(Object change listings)
====
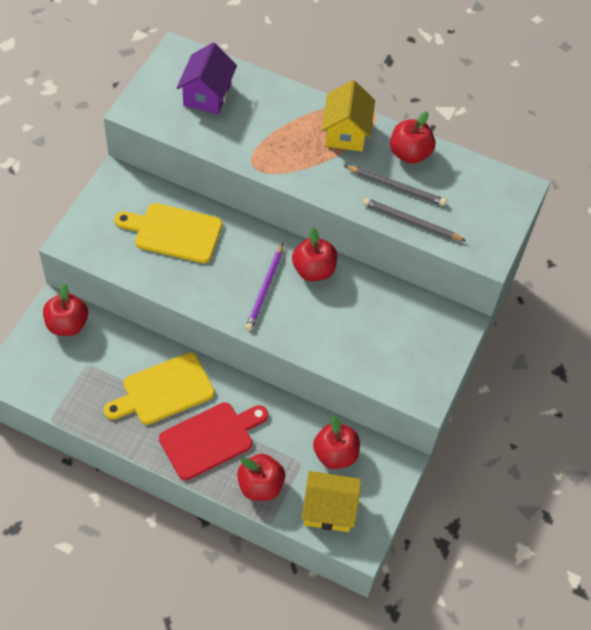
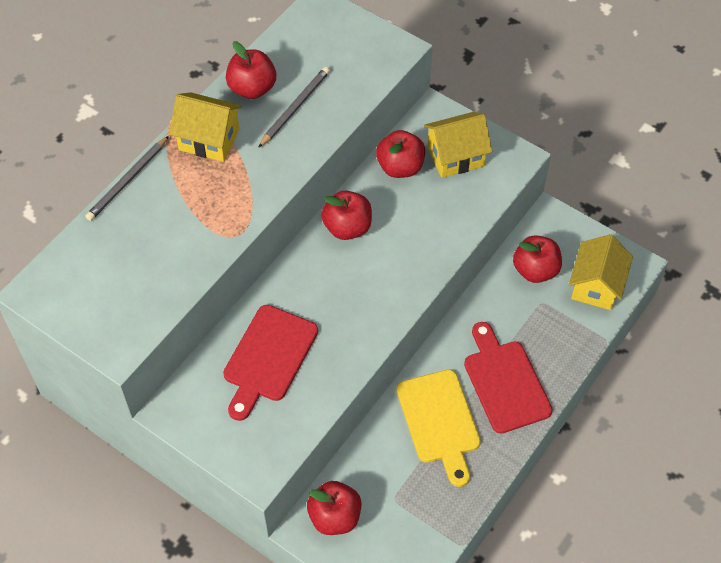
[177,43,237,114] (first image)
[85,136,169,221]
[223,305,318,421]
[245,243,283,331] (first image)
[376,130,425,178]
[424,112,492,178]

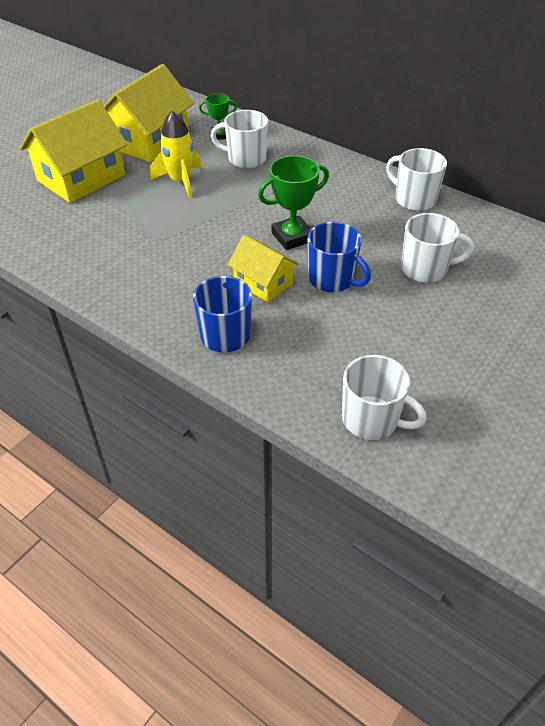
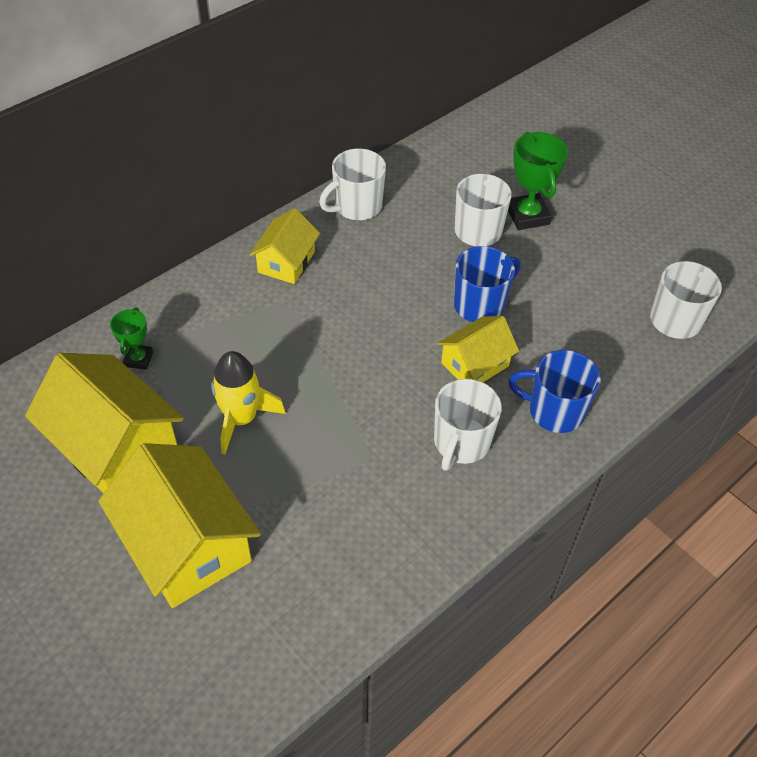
[434,379,502,471]
[508,132,568,230]
[250,208,320,284]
====
> _ACTION ITEM_: When a line contains the string "first", copy it from the records.

> _OUTPUT OF THE EXERCISE_:
[177,43,237,114] (first image)
[245,243,283,331] (first image)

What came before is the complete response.